● **EXERCISE REQUIREMENTS**
The whole listing is to be reproduced exactly as given.

● **ENTRIES SUPPLIED**

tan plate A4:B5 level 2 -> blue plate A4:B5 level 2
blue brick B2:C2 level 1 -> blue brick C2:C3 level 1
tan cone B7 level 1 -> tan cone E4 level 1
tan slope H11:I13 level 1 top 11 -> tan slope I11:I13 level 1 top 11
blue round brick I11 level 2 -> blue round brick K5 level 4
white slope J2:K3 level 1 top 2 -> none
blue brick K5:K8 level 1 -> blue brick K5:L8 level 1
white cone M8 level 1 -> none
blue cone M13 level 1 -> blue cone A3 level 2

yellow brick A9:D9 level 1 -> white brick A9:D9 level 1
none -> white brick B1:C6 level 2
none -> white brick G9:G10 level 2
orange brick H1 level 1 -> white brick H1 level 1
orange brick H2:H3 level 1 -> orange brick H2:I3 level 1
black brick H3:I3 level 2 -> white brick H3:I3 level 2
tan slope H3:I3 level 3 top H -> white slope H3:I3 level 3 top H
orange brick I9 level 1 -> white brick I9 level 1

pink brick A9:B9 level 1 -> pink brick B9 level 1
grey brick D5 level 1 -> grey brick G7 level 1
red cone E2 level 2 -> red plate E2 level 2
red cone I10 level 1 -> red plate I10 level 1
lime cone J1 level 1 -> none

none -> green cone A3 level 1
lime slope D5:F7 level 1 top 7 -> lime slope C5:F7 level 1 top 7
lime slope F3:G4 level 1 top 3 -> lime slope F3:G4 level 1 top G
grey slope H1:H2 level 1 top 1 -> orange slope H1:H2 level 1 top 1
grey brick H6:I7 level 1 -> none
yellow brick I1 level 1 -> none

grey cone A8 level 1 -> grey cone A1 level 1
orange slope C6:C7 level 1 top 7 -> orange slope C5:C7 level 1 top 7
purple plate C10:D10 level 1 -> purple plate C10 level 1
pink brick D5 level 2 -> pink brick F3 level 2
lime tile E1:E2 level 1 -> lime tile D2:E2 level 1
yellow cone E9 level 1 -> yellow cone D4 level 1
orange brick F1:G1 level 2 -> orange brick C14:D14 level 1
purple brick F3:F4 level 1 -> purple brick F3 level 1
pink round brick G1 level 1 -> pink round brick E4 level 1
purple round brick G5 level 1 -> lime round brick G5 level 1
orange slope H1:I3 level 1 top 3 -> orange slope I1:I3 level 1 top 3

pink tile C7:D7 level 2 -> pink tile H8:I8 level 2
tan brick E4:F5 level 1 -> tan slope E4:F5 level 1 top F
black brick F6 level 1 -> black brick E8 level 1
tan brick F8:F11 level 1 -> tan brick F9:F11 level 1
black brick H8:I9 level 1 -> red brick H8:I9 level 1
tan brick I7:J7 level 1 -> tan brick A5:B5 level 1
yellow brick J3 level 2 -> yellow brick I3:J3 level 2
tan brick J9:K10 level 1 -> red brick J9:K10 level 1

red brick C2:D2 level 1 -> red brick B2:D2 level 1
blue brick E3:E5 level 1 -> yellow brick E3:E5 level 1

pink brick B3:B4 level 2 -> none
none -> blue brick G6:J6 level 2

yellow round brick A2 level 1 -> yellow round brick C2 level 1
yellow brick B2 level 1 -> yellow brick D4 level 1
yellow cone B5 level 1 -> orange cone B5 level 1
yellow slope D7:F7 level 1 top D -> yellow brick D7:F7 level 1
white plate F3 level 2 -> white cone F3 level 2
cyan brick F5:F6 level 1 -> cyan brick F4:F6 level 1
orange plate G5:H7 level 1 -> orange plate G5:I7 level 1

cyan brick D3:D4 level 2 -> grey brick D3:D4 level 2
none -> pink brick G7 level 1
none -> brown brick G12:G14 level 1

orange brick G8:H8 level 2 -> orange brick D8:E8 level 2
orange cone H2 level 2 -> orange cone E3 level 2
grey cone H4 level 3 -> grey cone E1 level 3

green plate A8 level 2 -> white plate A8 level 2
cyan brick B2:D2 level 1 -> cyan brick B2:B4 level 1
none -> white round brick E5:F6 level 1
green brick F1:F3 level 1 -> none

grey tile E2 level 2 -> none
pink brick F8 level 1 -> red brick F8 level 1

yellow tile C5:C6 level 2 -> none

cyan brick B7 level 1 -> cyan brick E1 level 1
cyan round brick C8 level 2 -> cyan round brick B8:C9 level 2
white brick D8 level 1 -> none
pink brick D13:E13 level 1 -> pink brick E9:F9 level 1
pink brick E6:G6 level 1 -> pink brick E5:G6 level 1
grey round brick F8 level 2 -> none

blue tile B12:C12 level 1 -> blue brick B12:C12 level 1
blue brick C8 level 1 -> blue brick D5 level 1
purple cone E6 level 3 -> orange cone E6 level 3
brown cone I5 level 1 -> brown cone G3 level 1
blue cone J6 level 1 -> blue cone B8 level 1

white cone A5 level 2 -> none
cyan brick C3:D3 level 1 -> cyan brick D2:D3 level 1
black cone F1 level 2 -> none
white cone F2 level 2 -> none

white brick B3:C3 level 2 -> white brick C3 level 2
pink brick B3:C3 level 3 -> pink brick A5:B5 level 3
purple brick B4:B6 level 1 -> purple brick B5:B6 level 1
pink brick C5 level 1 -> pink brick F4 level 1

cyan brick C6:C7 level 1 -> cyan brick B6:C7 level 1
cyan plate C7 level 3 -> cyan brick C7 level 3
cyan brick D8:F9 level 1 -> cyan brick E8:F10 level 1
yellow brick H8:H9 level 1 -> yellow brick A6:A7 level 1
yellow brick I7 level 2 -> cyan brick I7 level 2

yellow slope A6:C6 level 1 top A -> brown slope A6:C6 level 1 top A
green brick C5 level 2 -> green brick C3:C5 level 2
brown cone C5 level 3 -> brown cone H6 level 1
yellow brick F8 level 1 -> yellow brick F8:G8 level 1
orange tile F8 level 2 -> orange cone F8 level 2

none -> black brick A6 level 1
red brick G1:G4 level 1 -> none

● **WRITTEN SOLUTION**
tan plate A4:B5 level 2 -> blue plate A4:B5 level 2
blue brick B2:C2 level 1 -> blue brick C2:C3 level 1
tan cone B7 level 1 -> tan cone E4 level 1
tan slope H11:I13 level 1 top 11 -> tan slope I11:I13 level 1 top 11
blue round brick I11 level 2 -> blue round brick K5 level 4
white slope J2:K3 level 1 top 2 -> none
blue brick K5:K8 level 1 -> blue brick K5:L8 level 1
white cone M8 level 1 -> none
blue cone M13 level 1 -> blue cone A3 level 2

yellow brick A9:D9 level 1 -> white brick A9:D9 level 1
none -> white brick B1:C6 level 2
none -> white brick G9:G10 level 2
orange brick H1 level 1 -> white brick H1 level 1
orange brick H2:H3 level 1 -> orange brick H2:I3 level 1
black brick H3:I3 level 2 -> white brick H3:I3 level 2
tan slope H3:I3 level 3 top H -> white slope H3:I3 level 3 top H
orange brick I9 level 1 -> white brick I9 level 1

pink brick A9:B9 level 1 -> pink brick B9 level 1
grey brick D5 level 1 -> grey brick G7 level 1
red cone E2 level 2 -> red plate E2 level 2
red cone I10 level 1 -> red plate I10 level 1
lime cone J1 level 1 -> none

none -> green cone A3 level 1
lime slope D5:F7 level 1 top 7 -> lime slope C5:F7 level 1 top 7
lime slope F3:G4 level 1 top 3 -> lime slope F3:G4 level 1 top G
grey slope H1:H2 level 1 top 1 -> orange slope H1:H2 level 1 top 1
grey brick H6:I7 level 1 -> none
yellow brick I1 level 1 -> none

grey cone A8 level 1 -> grey cone A1 level 1
orange slope C6:C7 level 1 top 7 -> orange slope C5:C7 level 1 top 7
purple plate C10:D10 level 1 -> purple plate C10 level 1
pink brick D5 level 2 -> pink brick F3 level 2
lime tile E1:E2 level 1 -> lime tile D2:E2 level 1
yellow cone E9 level 1 -> yellow cone D4 level 1
orange brick F1:G1 level 2 -> orange brick C14:D14 level 1
purple brick F3:F4 level 1 -> purple brick F3 level 1
pink round brick G1 level 1 -> pink round brick E4 level 1
purple round brick G5 level 1 -> lime round brick G5 level 1
orange slope H1:I3 level 1 top 3 -> orange slope I1:I3 level 1 top 3

pink tile C7:D7 level 2 -> pink tile H8:I8 level 2
tan brick E4:F5 level 1 -> tan slope E4:F5 level 1 top F
black brick F6 level 1 -> black brick E8 level 1
tan brick F8:F11 level 1 -> tan brick F9:F11 level 1
black brick H8:I9 level 1 -> red brick H8:I9 level 1
tan brick I7:J7 level 1 -> tan brick A5:B5 level 1
yellow brick J3 level 2 -> yellow brick I3:J3 level 2
tan brick J9:K10 level 1 -> red brick J9:K10 level 1

red brick C2:D2 level 1 -> red brick B2:D2 level 1
blue brick E3:E5 level 1 -> yellow brick E3:E5 level 1

pink brick B3:B4 level 2 -> none
none -> blue brick G6:J6 level 2

yellow round brick A2 level 1 -> yellow round brick C2 level 1
yellow brick B2 level 1 -> yellow brick D4 level 1
yellow cone B5 level 1 -> orange cone B5 level 1
yellow slope D7:F7 level 1 top D -> yellow brick D7:F7 level 1
white plate F3 level 2 -> white cone F3 level 2
cyan brick F5:F6 level 1 -> cyan brick F4:F6 level 1
orange plate G5:H7 level 1 -> orange plate G5:I7 level 1

cyan brick D3:D4 level 2 -> grey brick D3:D4 level 2
none -> pink brick G7 level 1
none -> brown brick G12:G14 level 1

orange brick G8:H8 level 2 -> orange brick D8:E8 level 2
orange cone H2 level 2 -> orange cone E3 level 2
grey cone H4 level 3 -> grey cone E1 level 3

green plate A8 level 2 -> white plate A8 level 2
cyan brick B2:D2 level 1 -> cyan brick B2:B4 level 1
none -> white round brick E5:F6 level 1
green brick F1:F3 level 1 -> none

grey tile E2 level 2 -> none
pink brick F8 level 1 -> red brick F8 level 1

yellow tile C5:C6 level 2 -> none

cyan brick B7 level 1 -> cyan brick E1 level 1
cyan round brick C8 level 2 -> cyan round brick B8:C9 level 2
white brick D8 level 1 -> none
pink brick D13:E13 level 1 -> pink brick E9:F9 level 1
pink brick E6:G6 level 1 -> pink brick E5:G6 level 1
grey round brick F8 level 2 -> none

blue tile B12:C12 level 1 -> blue brick B12:C12 level 1
blue brick C8 level 1 -> blue brick D5 level 1
purple cone E6 level 3 -> orange cone E6 level 3
brown cone I5 level 1 -> brown cone G3 level 1
blue cone J6 level 1 -> blue cone B8 level 1

white cone A5 level 2 -> none
cyan brick C3:D3 level 1 -> cyan brick D2:D3 level 1
black cone F1 level 2 -> none
white cone F2 level 2 -> none

white brick B3:C3 level 2 -> white brick C3 level 2
pink brick B3:C3 level 3 -> pink brick A5:B5 level 3
purple brick B4:B6 level 1 -> purple brick B5:B6 level 1
pink brick C5 level 1 -> pink brick F4 level 1

cyan brick C6:C7 level 1 -> cyan brick B6:C7 level 1
cyan plate C7 level 3 -> cyan brick C7 level 3
cyan brick D8:F9 level 1 -> cyan brick E8:F10 level 1
yellow brick H8:H9 level 1 -> yellow brick A6:A7 level 1
yellow brick I7 level 2 -> cyan brick I7 level 2

yellow slope A6:C6 level 1 top A -> brown slope A6:C6 level 1 top A
green brick C5 level 2 -> green brick C3:C5 level 2
brown cone C5 level 3 -> brown cone H6 level 1
yellow brick F8 level 1 -> yellow brick F8:G8 level 1
orange tile F8 level 2 -> orange cone F8 level 2

none -> black brick A6 level 1
red brick G1:G4 level 1 -> none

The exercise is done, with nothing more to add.